■ Exercise objective: Select, from the data, each line where "orange" occurs.

■ Given information:
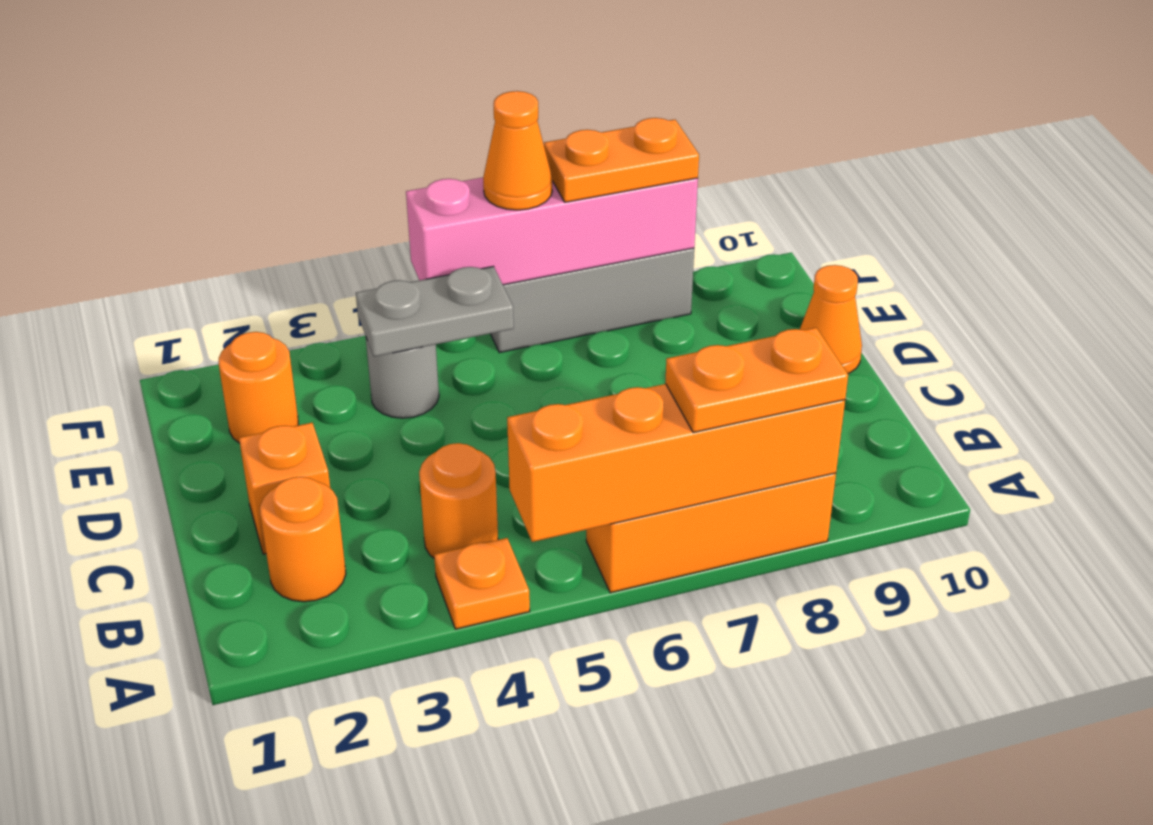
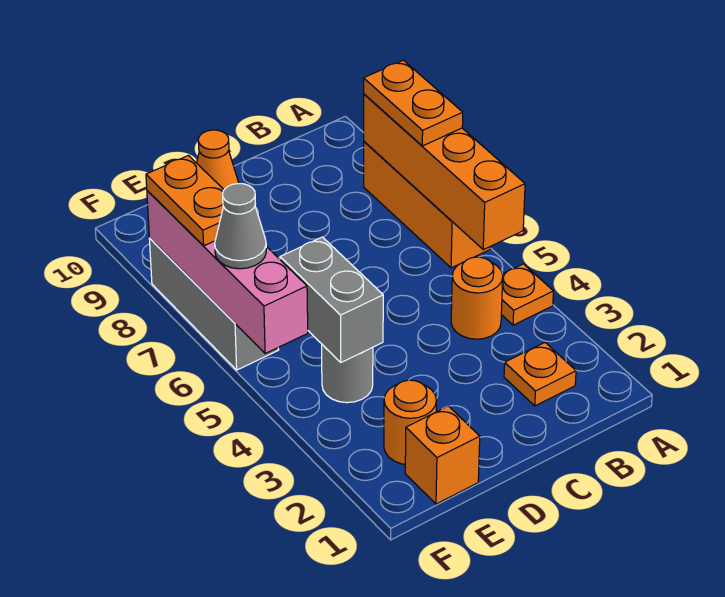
orange round brick B2 level 1 -> orange plate B2 level 1
orange brick C2 level 1 -> orange brick E1 level 1
grey plate E4:E5 level 2 -> grey brick E4:E5 level 2
orange cone F6 level 3 -> grey cone F6 level 3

■ Exercise answer:
orange round brick B2 level 1 -> orange plate B2 level 1
orange brick C2 level 1 -> orange brick E1 level 1
orange cone F6 level 3 -> grey cone F6 level 3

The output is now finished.